### Work task
Restate, word for word, every line of the data.

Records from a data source

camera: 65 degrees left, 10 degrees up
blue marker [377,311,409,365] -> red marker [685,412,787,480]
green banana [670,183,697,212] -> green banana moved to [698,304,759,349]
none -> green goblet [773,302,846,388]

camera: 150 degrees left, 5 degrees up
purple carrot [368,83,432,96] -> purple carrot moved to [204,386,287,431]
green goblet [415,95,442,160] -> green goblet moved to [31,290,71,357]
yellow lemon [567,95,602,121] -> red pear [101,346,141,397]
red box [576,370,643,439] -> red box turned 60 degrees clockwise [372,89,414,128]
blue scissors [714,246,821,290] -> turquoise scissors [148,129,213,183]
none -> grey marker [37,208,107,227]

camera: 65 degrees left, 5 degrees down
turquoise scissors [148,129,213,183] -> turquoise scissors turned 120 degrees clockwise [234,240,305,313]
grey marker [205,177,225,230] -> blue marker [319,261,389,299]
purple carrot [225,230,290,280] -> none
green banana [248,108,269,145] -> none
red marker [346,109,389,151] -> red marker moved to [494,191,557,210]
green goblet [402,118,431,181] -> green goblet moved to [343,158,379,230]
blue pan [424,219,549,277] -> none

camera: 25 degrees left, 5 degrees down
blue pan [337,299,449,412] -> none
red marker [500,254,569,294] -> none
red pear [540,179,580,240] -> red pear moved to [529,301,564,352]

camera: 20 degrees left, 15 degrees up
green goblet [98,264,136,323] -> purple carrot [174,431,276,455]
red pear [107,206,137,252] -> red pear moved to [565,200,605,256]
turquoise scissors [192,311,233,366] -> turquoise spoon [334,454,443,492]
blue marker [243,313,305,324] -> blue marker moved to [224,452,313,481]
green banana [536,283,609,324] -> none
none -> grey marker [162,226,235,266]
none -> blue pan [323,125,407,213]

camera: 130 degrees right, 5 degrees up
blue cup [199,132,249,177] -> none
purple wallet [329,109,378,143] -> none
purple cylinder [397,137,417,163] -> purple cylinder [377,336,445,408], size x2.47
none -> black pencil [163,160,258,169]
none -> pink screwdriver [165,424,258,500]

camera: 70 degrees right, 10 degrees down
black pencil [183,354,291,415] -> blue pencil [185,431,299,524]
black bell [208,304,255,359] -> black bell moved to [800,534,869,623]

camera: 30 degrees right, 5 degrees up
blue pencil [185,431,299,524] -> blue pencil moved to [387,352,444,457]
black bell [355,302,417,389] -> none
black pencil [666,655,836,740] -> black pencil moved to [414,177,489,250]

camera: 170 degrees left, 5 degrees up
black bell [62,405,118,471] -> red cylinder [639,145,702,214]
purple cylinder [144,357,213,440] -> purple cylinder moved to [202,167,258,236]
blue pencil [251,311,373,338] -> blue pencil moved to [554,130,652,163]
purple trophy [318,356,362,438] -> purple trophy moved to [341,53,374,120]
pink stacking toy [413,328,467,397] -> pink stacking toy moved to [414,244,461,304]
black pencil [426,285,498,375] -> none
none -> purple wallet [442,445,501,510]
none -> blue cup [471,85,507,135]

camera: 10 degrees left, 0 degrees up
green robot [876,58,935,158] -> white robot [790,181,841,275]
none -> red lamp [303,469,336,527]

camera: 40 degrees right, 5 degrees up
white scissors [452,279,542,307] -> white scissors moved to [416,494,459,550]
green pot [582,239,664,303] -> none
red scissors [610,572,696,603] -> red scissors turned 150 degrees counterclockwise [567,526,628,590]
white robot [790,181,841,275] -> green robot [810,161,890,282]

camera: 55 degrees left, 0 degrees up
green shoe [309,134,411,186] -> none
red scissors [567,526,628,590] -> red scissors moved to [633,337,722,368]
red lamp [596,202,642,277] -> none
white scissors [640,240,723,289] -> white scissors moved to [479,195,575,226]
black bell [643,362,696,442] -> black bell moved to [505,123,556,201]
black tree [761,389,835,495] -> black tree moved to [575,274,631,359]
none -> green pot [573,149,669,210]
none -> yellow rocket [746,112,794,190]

### Answer to this task
camera: 65 degrees left, 10 degrees up
blue marker [377,311,409,365] -> red marker [685,412,787,480]
green banana [670,183,697,212] -> green banana moved to [698,304,759,349]
none -> green goblet [773,302,846,388]

camera: 150 degrees left, 5 degrees up
purple carrot [368,83,432,96] -> purple carrot moved to [204,386,287,431]
green goblet [415,95,442,160] -> green goblet moved to [31,290,71,357]
yellow lemon [567,95,602,121] -> red pear [101,346,141,397]
red box [576,370,643,439] -> red box turned 60 degrees clockwise [372,89,414,128]
blue scissors [714,246,821,290] -> turquoise scissors [148,129,213,183]
none -> grey marker [37,208,107,227]

camera: 65 degrees left, 5 degrees down
turquoise scissors [148,129,213,183] -> turquoise scissors turned 120 degrees clockwise [234,240,305,313]
grey marker [205,177,225,230] -> blue marker [319,261,389,299]
purple carrot [225,230,290,280] -> none
green banana [248,108,269,145] -> none
red marker [346,109,389,151] -> red marker moved to [494,191,557,210]
green goblet [402,118,431,181] -> green goblet moved to [343,158,379,230]
blue pan [424,219,549,277] -> none

camera: 25 degrees left, 5 degrees down
blue pan [337,299,449,412] -> none
red marker [500,254,569,294] -> none
red pear [540,179,580,240] -> red pear moved to [529,301,564,352]

camera: 20 degrees left, 15 degrees up
green goblet [98,264,136,323] -> purple carrot [174,431,276,455]
red pear [107,206,137,252] -> red pear moved to [565,200,605,256]
turquoise scissors [192,311,233,366] -> turquoise spoon [334,454,443,492]
blue marker [243,313,305,324] -> blue marker moved to [224,452,313,481]
green banana [536,283,609,324] -> none
none -> grey marker [162,226,235,266]
none -> blue pan [323,125,407,213]

camera: 130 degrees right, 5 degrees up
blue cup [199,132,249,177] -> none
purple wallet [329,109,378,143] -> none
purple cylinder [397,137,417,163] -> purple cylinder [377,336,445,408], size x2.47
none -> black pencil [163,160,258,169]
none -> pink screwdriver [165,424,258,500]

camera: 70 degrees right, 10 degrees down
black pencil [183,354,291,415] -> blue pencil [185,431,299,524]
black bell [208,304,255,359] -> black bell moved to [800,534,869,623]

camera: 30 degrees right, 5 degrees up
blue pencil [185,431,299,524] -> blue pencil moved to [387,352,444,457]
black bell [355,302,417,389] -> none
black pencil [666,655,836,740] -> black pencil moved to [414,177,489,250]

camera: 170 degrees left, 5 degrees up
black bell [62,405,118,471] -> red cylinder [639,145,702,214]
purple cylinder [144,357,213,440] -> purple cylinder moved to [202,167,258,236]
blue pencil [251,311,373,338] -> blue pencil moved to [554,130,652,163]
purple trophy [318,356,362,438] -> purple trophy moved to [341,53,374,120]
pink stacking toy [413,328,467,397] -> pink stacking toy moved to [414,244,461,304]
black pencil [426,285,498,375] -> none
none -> purple wallet [442,445,501,510]
none -> blue cup [471,85,507,135]

camera: 10 degrees left, 0 degrees up
green robot [876,58,935,158] -> white robot [790,181,841,275]
none -> red lamp [303,469,336,527]

camera: 40 degrees right, 5 degrees up
white scissors [452,279,542,307] -> white scissors moved to [416,494,459,550]
green pot [582,239,664,303] -> none
red scissors [610,572,696,603] -> red scissors turned 150 degrees counterclockwise [567,526,628,590]
white robot [790,181,841,275] -> green robot [810,161,890,282]

camera: 55 degrees left, 0 degrees up
green shoe [309,134,411,186] -> none
red scissors [567,526,628,590] -> red scissors moved to [633,337,722,368]
red lamp [596,202,642,277] -> none
white scissors [640,240,723,289] -> white scissors moved to [479,195,575,226]
black bell [643,362,696,442] -> black bell moved to [505,123,556,201]
black tree [761,389,835,495] -> black tree moved to [575,274,631,359]
none -> green pot [573,149,669,210]
none -> yellow rocket [746,112,794,190]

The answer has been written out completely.